======== ENTRIES PROVIDED ========

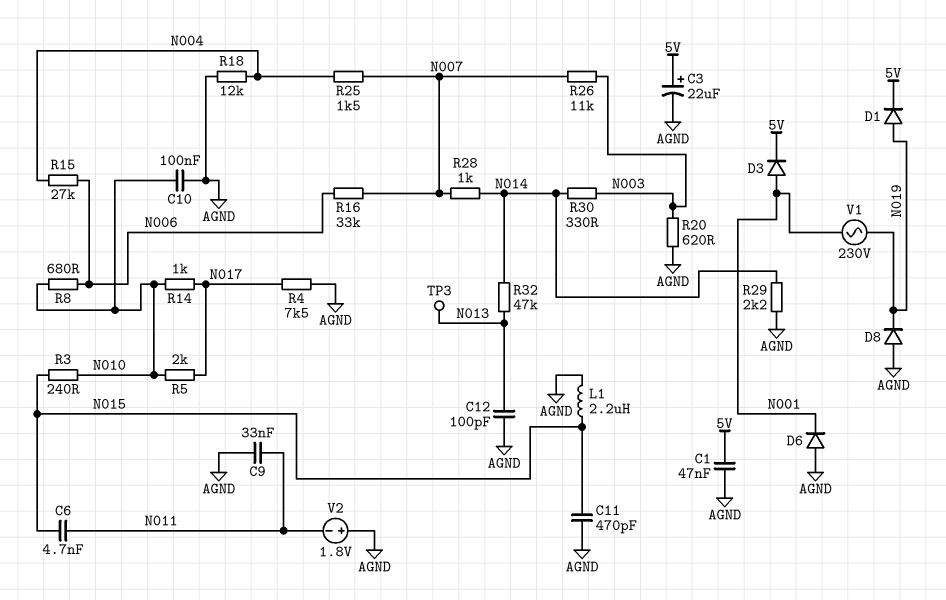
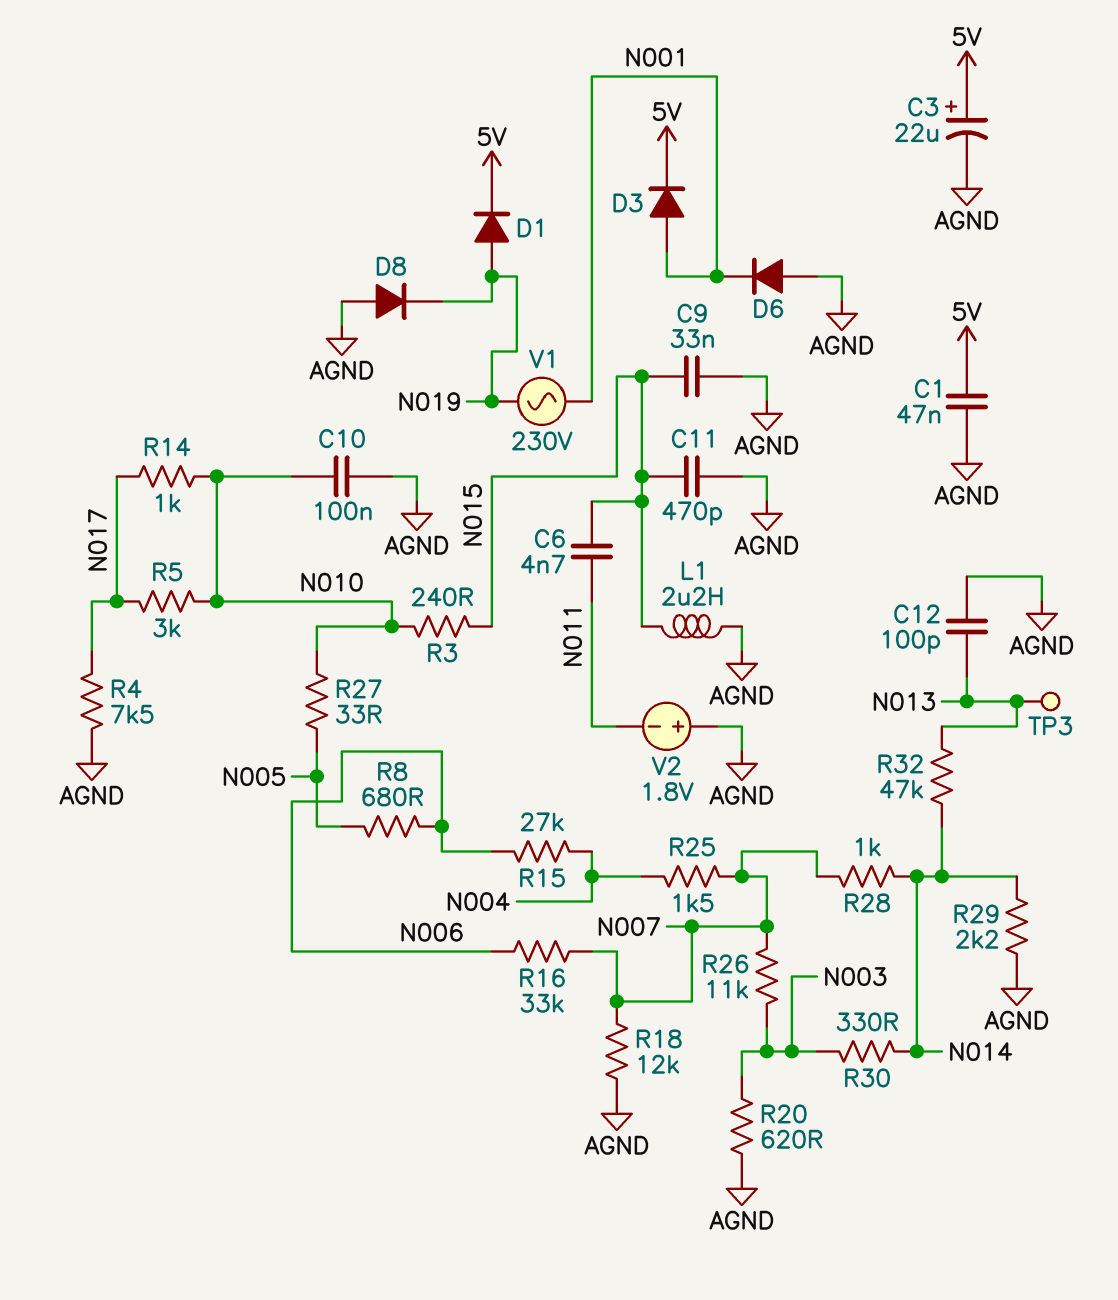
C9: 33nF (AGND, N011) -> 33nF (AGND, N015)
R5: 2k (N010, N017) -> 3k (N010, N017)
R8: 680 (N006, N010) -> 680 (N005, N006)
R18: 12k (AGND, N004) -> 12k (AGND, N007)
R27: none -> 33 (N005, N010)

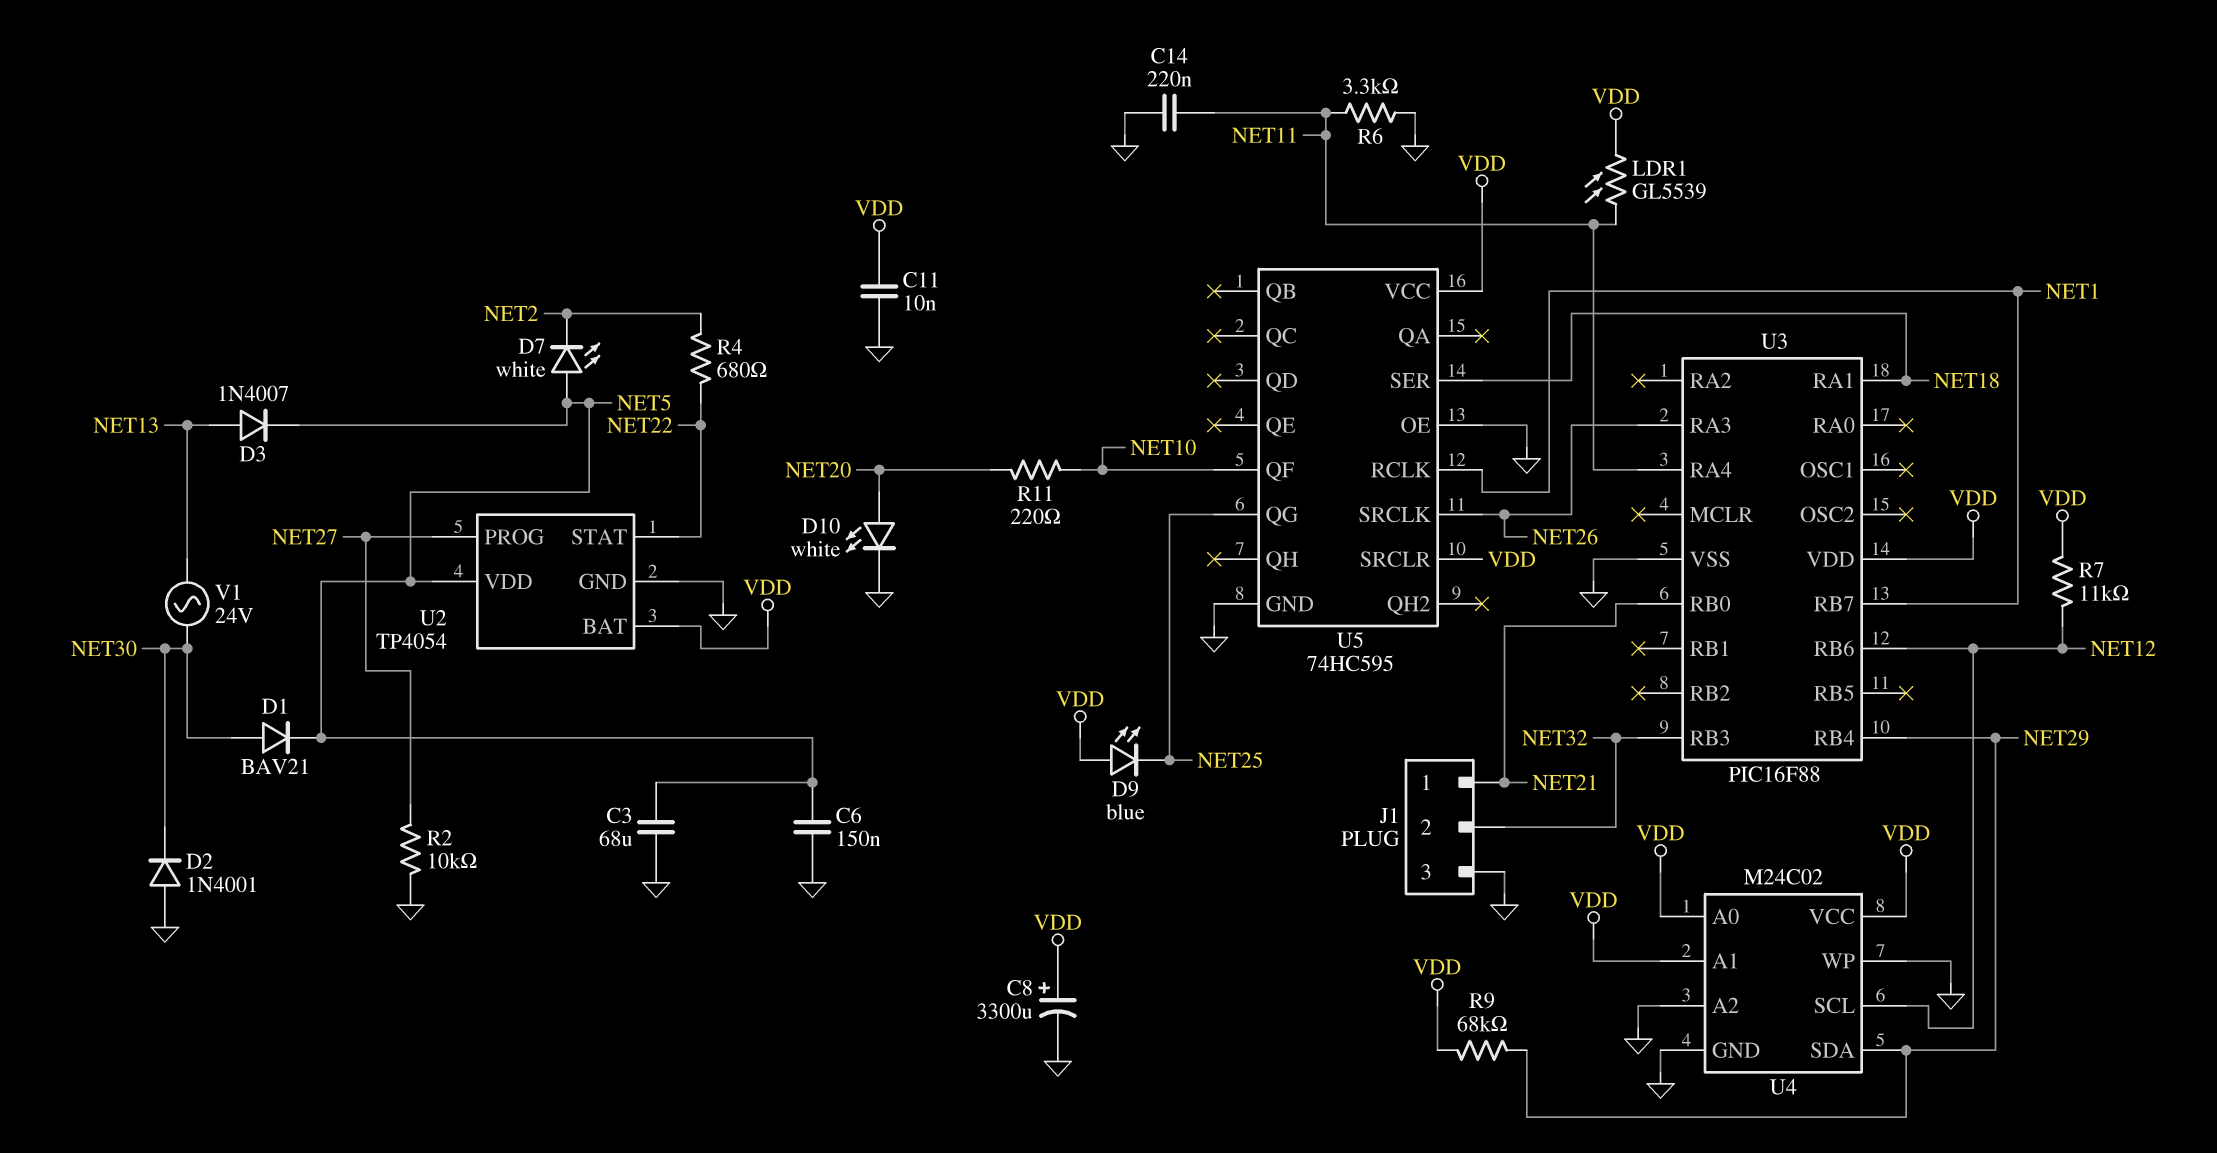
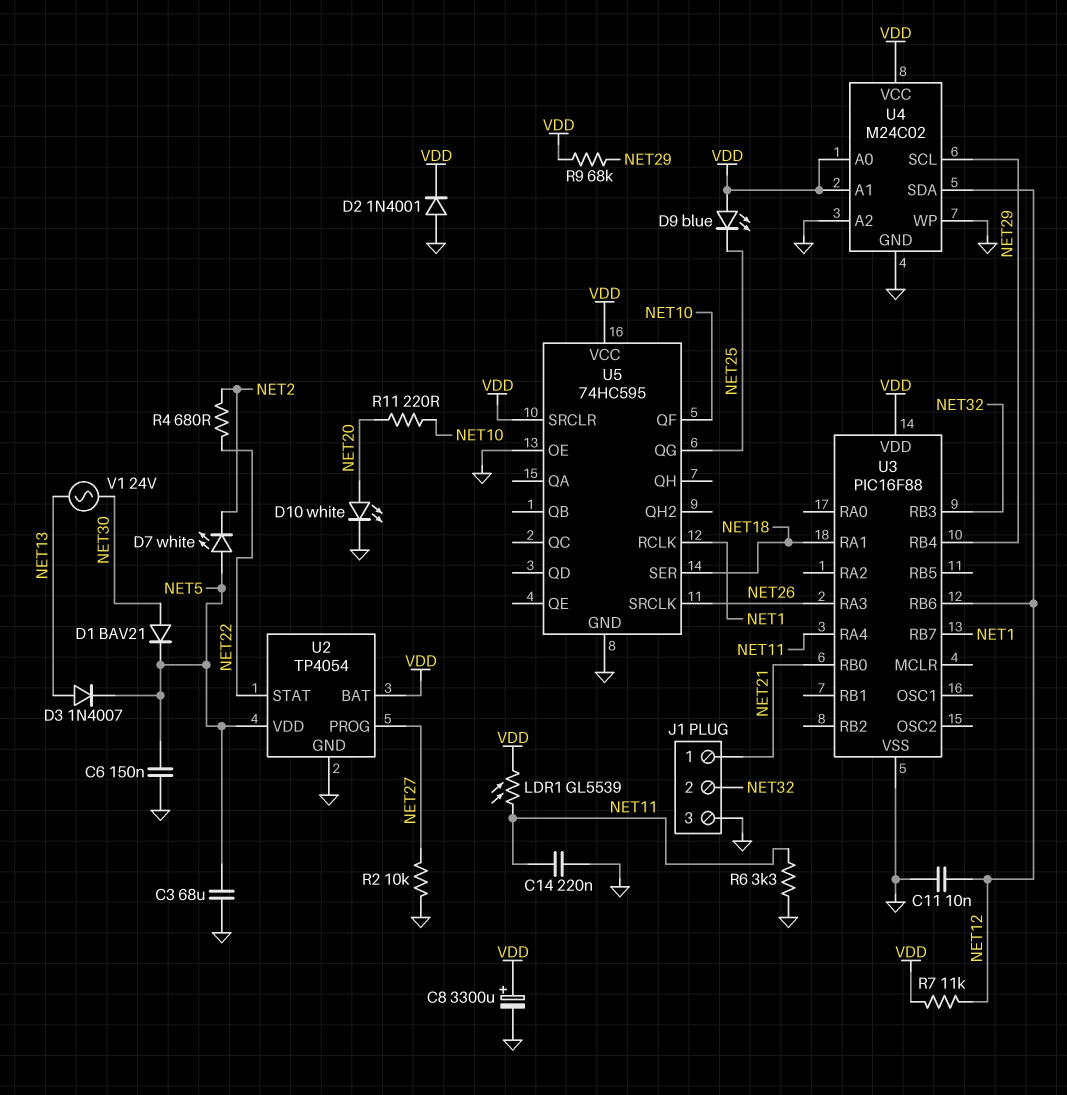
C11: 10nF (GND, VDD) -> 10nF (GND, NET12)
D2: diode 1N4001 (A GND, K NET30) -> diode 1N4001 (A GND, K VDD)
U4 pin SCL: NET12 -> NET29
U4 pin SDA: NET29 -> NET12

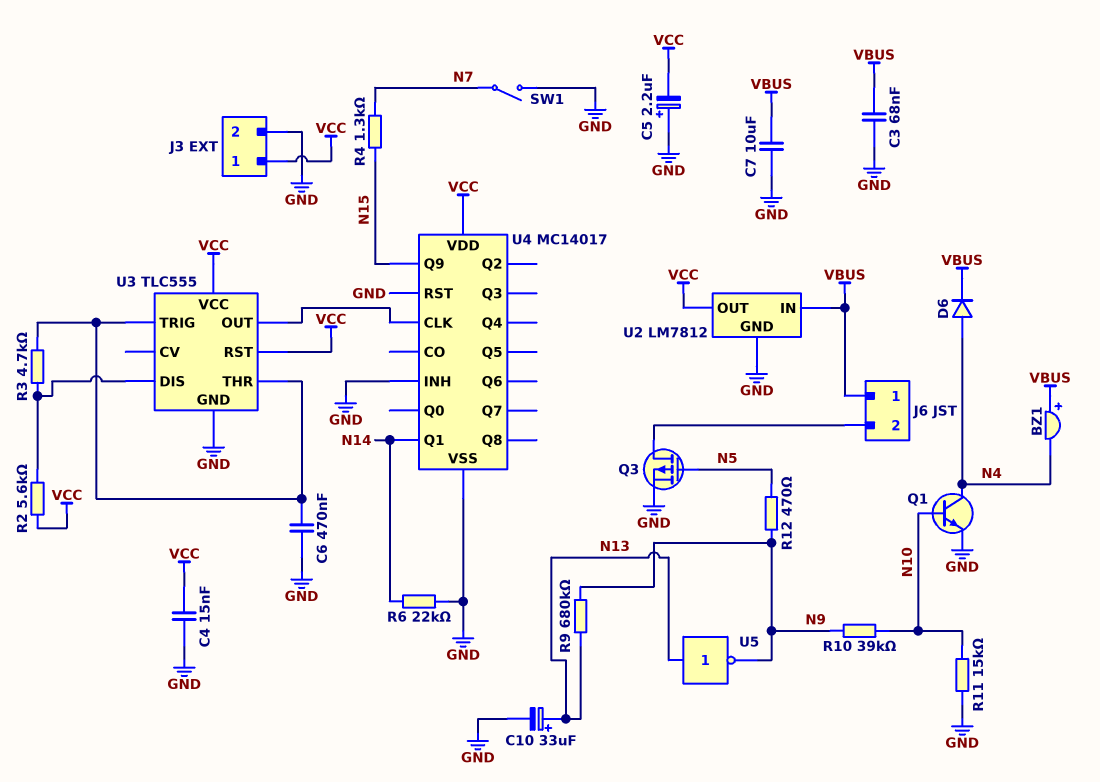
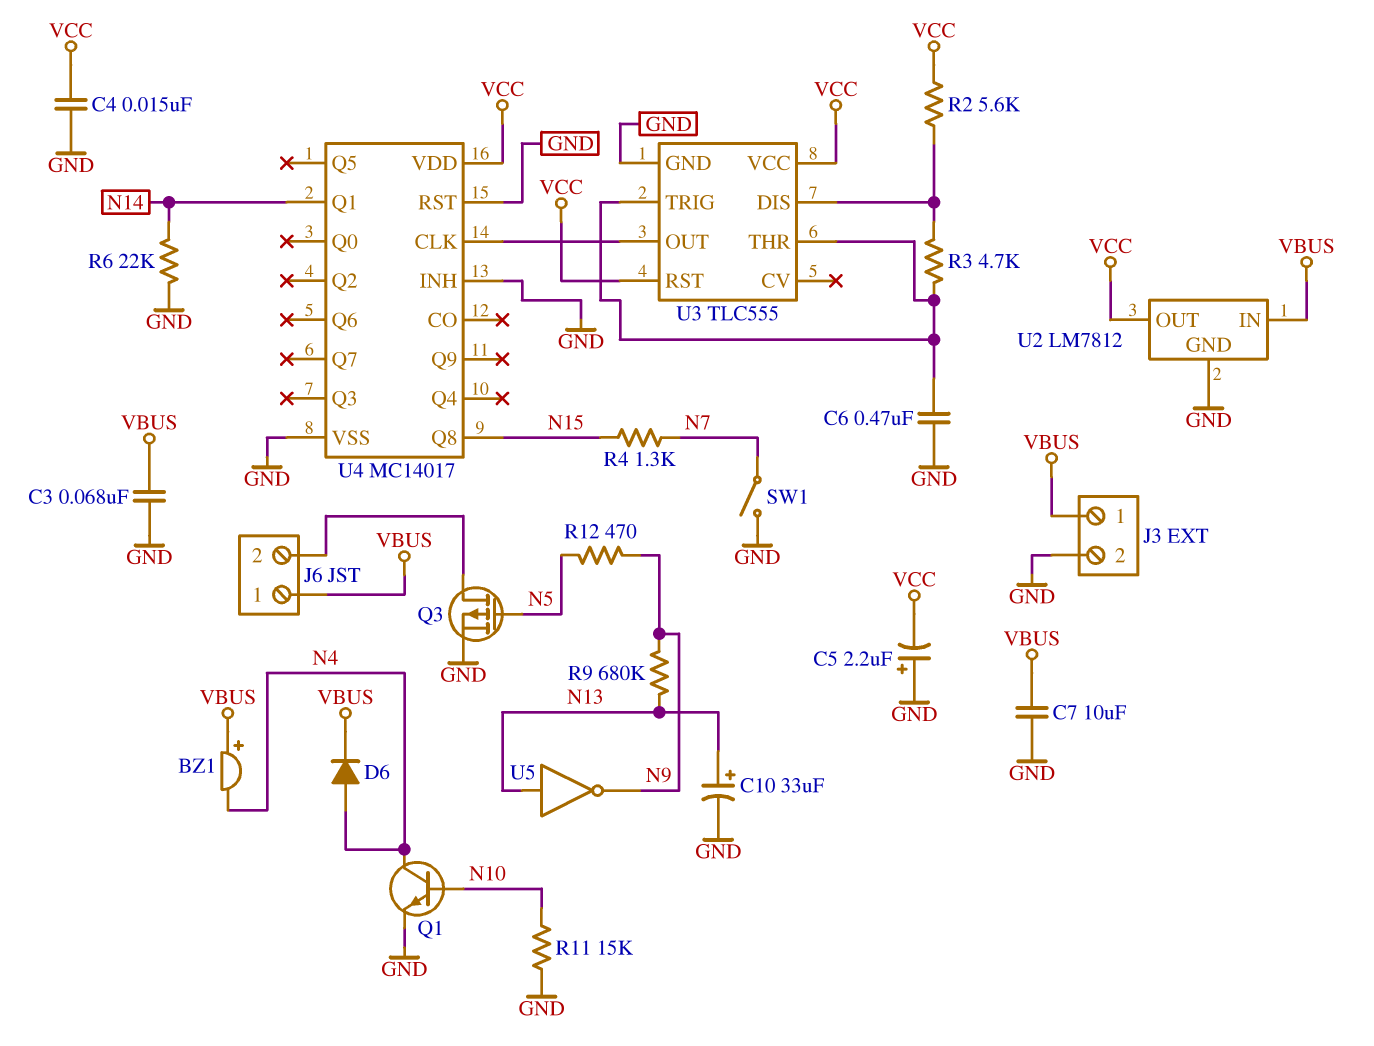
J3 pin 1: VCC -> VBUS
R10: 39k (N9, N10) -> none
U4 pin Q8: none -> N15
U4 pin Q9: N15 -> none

========

ACTIVITY:
Give again, exactly, each line from the one that contains "R8: 680 (N006, N010) -> 680 (N005, N006)" through the last line of the material above. Pictures do not belong in the copy.

ANSWER SECTION:
R8: 680 (N006, N010) -> 680 (N005, N006)
R18: 12k (AGND, N004) -> 12k (AGND, N007)
R27: none -> 33 (N005, N010)

C11: 10nF (GND, VDD) -> 10nF (GND, NET12)
D2: diode 1N4001 (A GND, K NET30) -> diode 1N4001 (A GND, K VDD)
U4 pin SCL: NET12 -> NET29
U4 pin SDA: NET29 -> NET12

J3 pin 1: VCC -> VBUS
R10: 39k (N9, N10) -> none
U4 pin Q8: none -> N15
U4 pin Q9: N15 -> none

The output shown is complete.